What is needed
Look below for the line with "yellow watering can [270,251,394,324] -> none", then give it again exactly, along with every line that comes after it, the final line included.

Collected data
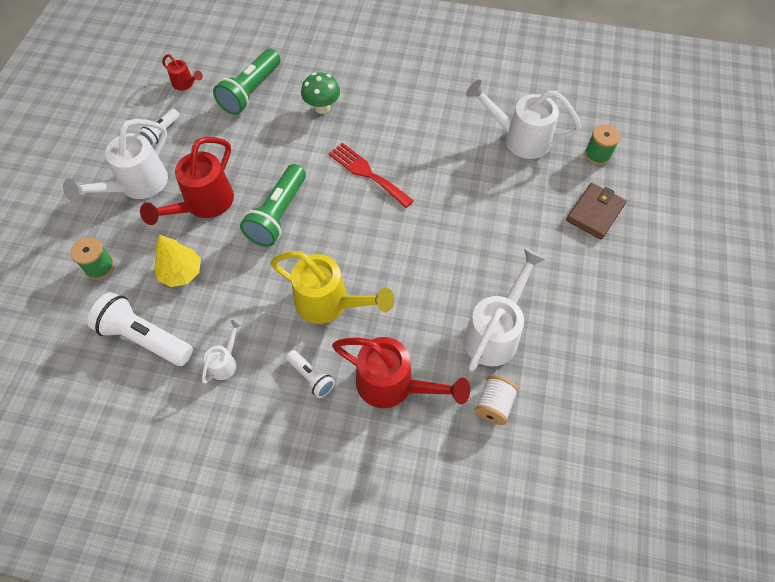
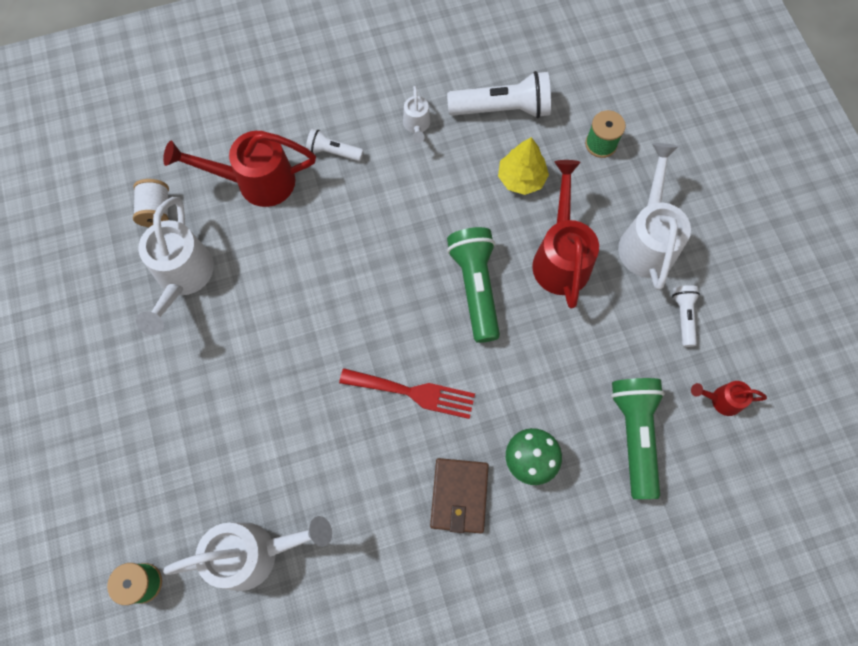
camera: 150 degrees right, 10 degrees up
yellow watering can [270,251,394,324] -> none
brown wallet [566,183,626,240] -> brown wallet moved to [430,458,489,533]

Answer section
yellow watering can [270,251,394,324] -> none
brown wallet [566,183,626,240] -> brown wallet moved to [430,458,489,533]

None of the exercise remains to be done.